What you should do:
Take from the records below each line that holds "brown".

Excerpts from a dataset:
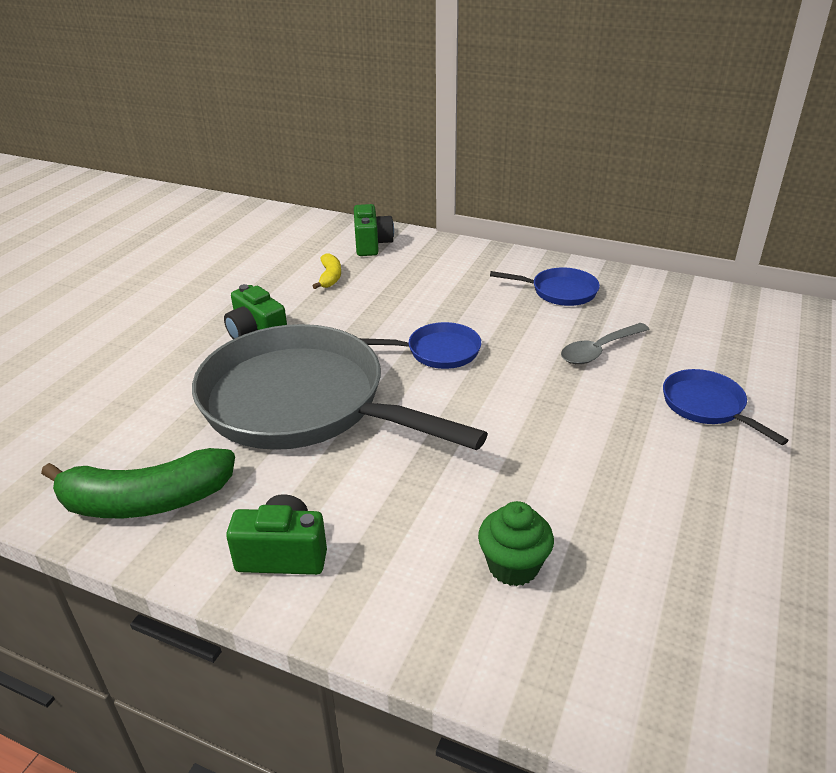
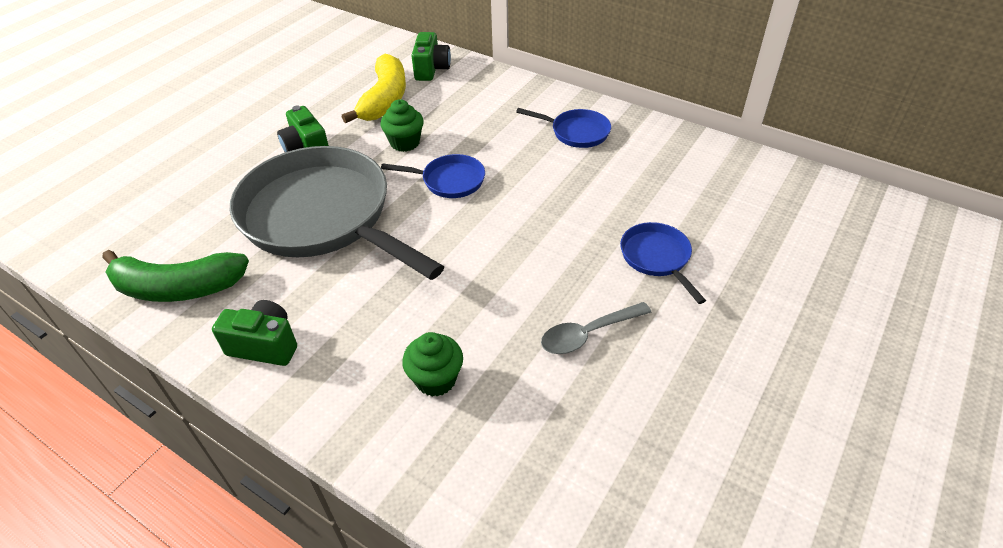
camera: 10 degrees right, 10 degrees up
(330, 277) = (385, 99): yellow banana -> yellow banana, size x2.05
(371, 318) = (405, 143): none -> green cupcake
(599, 350) = (586, 194): grey spoon -> grey spoon (588, 334)

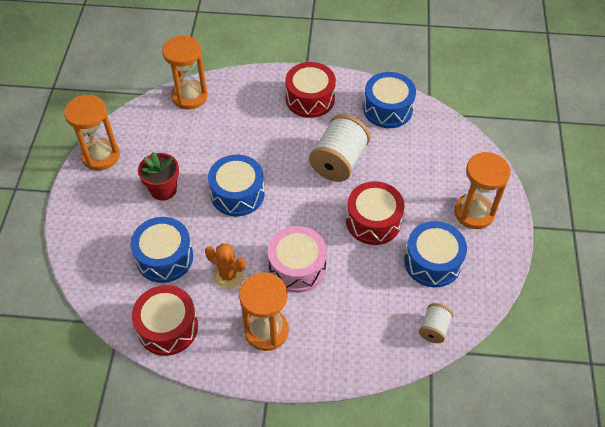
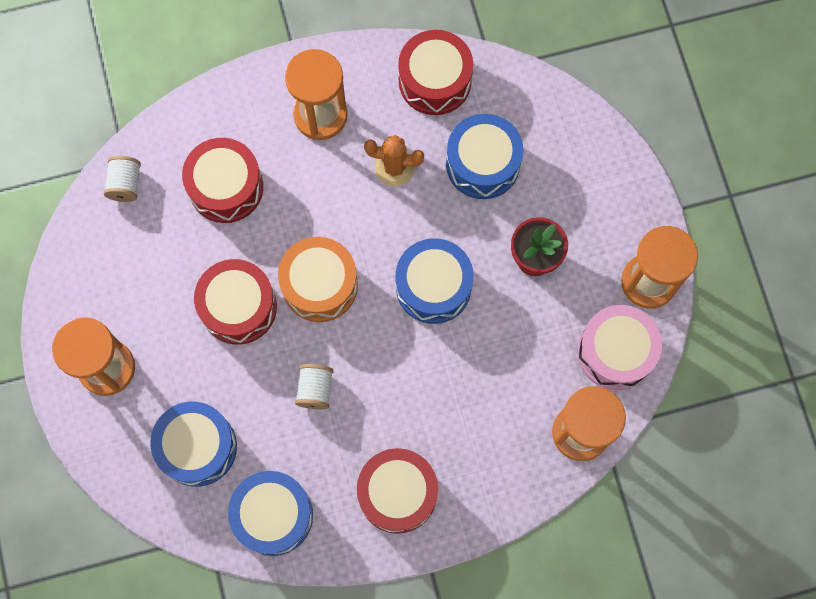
camera: 160 degrees right, 20 degrees up
(297, 267) = (314, 207): pink drum -> pink drum (615, 352)
(313, 218) = (320, 285): none -> orange drum
(339, 161) = (315, 389): white spool -> white spool, size x0.52
(357, 301) = (226, 187): none -> red drum
(432, 262) = (146, 273): blue drum -> blue drum (197, 447)

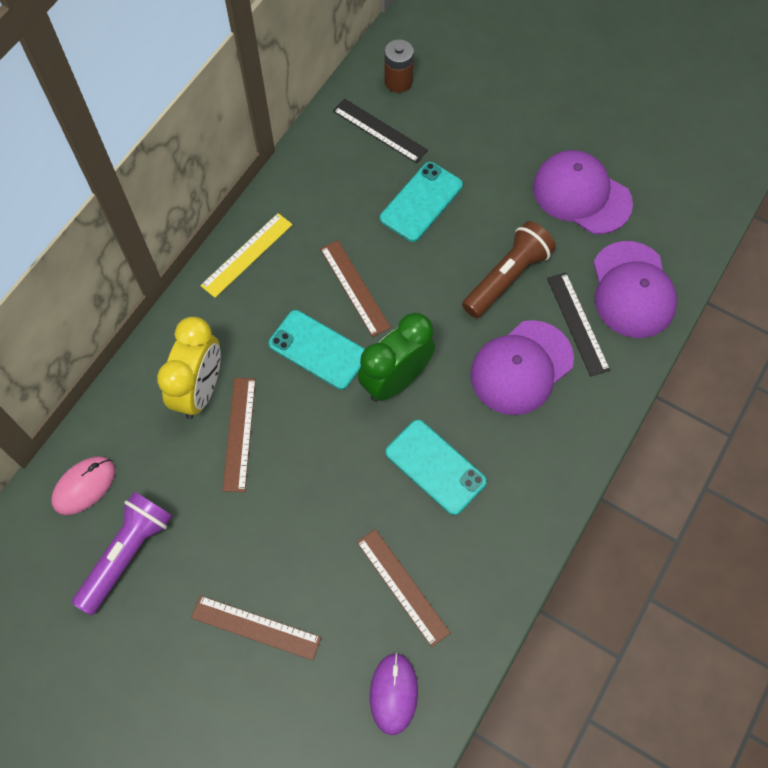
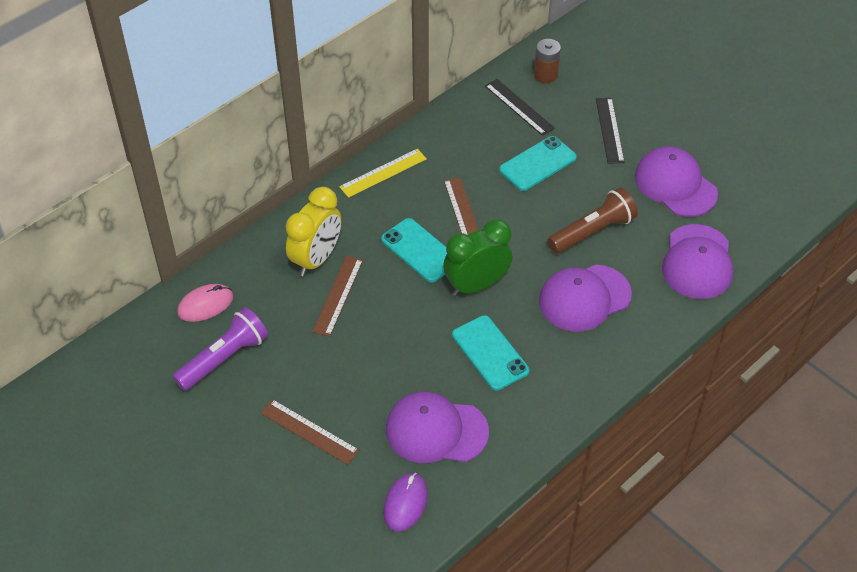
camera: 15 degrees right, 15 degrees down
(402, 587) = (436, 430): brown ruler -> purple cap
(578, 323) = (642, 276): black ruler -> black ruler (610, 130)

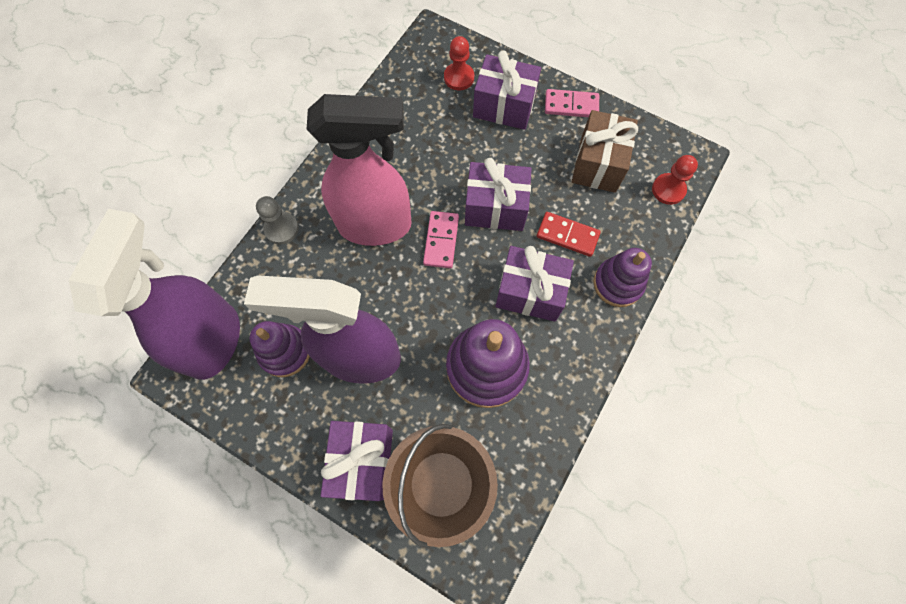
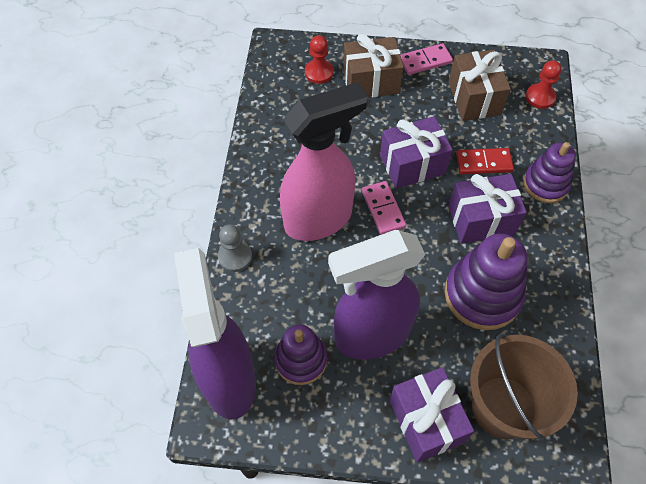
camera: 25 degrees left, 10 degrees down
(504, 106) = (371, 81): purple gift -> brown gift

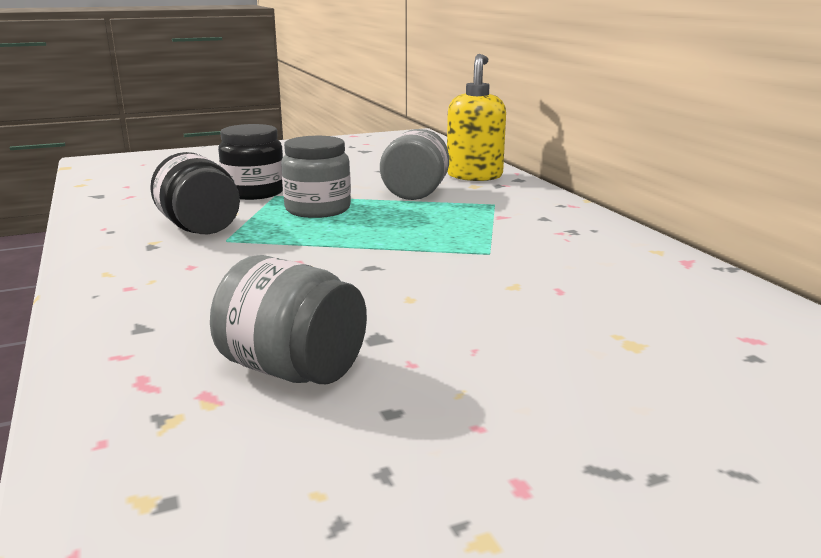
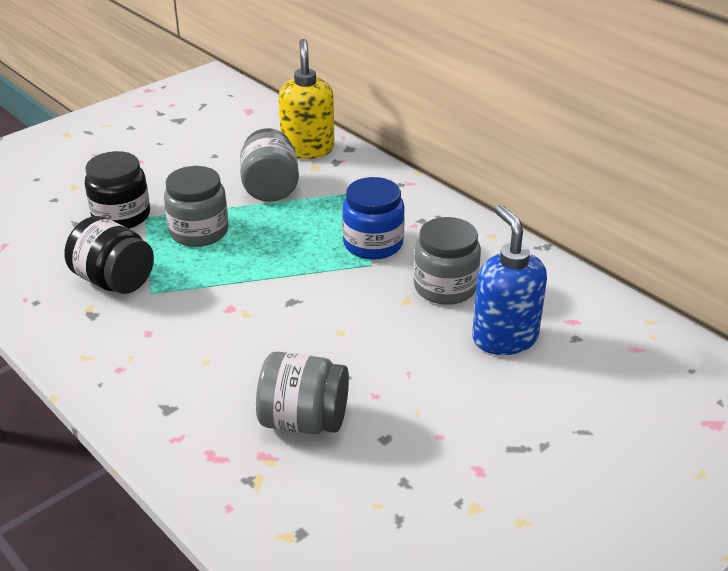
camera: 20 degrees left, 15 degrees up
(501, 239) = (373, 244): none -> blue jar
(573, 282) = (445, 287): none -> grey jar
(636, 339) = (504, 338): none -> blue soap dispenser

Answer to this task:
(402, 587) = (436, 430): brown ruler -> purple cap
(504, 106) = (371, 81): purple gift -> brown gift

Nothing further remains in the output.